Your answer should be the lines of the material that include the word "orange".
- - -
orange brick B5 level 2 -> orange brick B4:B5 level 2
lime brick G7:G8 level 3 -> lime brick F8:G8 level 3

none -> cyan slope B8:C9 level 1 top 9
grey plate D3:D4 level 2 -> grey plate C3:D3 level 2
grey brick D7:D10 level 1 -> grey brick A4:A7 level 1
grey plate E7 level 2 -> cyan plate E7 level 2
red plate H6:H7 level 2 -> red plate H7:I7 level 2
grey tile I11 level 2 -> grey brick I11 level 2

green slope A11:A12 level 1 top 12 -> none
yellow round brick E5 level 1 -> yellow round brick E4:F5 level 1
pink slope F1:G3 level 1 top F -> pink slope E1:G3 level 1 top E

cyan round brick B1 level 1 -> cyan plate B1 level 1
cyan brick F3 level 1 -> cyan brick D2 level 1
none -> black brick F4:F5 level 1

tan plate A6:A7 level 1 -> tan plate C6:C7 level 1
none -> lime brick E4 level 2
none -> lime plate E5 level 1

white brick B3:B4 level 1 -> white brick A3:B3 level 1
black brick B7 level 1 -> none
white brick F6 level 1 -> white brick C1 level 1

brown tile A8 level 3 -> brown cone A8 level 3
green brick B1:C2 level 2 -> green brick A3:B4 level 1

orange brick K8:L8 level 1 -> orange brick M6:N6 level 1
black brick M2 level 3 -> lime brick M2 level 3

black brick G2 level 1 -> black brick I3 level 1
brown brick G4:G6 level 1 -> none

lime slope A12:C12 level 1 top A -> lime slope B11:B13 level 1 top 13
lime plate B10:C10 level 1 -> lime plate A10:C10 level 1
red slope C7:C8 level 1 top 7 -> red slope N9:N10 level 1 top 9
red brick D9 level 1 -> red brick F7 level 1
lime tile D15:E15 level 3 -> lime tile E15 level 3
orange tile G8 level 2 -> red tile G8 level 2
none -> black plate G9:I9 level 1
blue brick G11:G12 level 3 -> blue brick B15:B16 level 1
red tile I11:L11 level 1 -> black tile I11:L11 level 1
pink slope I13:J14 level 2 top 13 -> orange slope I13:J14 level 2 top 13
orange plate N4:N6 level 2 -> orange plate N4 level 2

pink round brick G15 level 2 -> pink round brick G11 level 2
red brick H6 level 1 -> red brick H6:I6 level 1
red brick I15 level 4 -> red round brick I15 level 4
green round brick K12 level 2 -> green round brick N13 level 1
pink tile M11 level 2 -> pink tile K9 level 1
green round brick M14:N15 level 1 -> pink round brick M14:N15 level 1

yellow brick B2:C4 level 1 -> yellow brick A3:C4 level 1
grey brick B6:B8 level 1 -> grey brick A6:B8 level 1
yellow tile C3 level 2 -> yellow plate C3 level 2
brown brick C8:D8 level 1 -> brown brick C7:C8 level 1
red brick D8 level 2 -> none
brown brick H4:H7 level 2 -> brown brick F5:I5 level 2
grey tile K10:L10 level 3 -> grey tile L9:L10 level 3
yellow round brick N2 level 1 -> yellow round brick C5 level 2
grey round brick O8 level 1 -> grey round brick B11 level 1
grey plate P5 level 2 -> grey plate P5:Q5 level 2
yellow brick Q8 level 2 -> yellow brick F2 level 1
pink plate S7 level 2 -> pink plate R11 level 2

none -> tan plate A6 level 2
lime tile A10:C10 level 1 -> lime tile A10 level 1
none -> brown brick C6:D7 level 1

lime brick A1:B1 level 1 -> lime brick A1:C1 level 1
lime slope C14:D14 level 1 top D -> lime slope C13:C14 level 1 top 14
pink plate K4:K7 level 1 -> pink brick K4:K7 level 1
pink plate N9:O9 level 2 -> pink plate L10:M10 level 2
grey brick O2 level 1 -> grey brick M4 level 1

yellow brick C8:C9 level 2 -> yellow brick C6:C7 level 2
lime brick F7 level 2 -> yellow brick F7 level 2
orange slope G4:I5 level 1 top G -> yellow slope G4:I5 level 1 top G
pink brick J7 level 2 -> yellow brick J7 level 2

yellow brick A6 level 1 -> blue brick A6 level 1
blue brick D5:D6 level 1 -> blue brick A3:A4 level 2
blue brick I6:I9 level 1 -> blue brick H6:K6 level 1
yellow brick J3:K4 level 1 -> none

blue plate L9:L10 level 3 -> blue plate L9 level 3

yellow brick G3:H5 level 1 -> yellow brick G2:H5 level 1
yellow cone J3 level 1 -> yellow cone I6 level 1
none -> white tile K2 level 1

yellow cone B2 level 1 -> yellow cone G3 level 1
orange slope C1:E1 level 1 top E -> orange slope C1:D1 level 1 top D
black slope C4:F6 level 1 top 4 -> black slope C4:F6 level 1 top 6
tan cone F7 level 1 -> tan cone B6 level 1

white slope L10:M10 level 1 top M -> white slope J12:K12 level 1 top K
- - -
• _Solution below_
orange brick B5 level 2 -> orange brick B4:B5 level 2
orange brick K8:L8 level 1 -> orange brick M6:N6 level 1
orange tile G8 level 2 -> red tile G8 level 2
pink slope I13:J14 level 2 top 13 -> orange slope I13:J14 level 2 top 13
orange plate N4:N6 level 2 -> orange plate N4 level 2
orange slope G4:I5 level 1 top G -> yellow slope G4:I5 level 1 top G
orange slope C1:E1 level 1 top E -> orange slope C1:D1 level 1 top D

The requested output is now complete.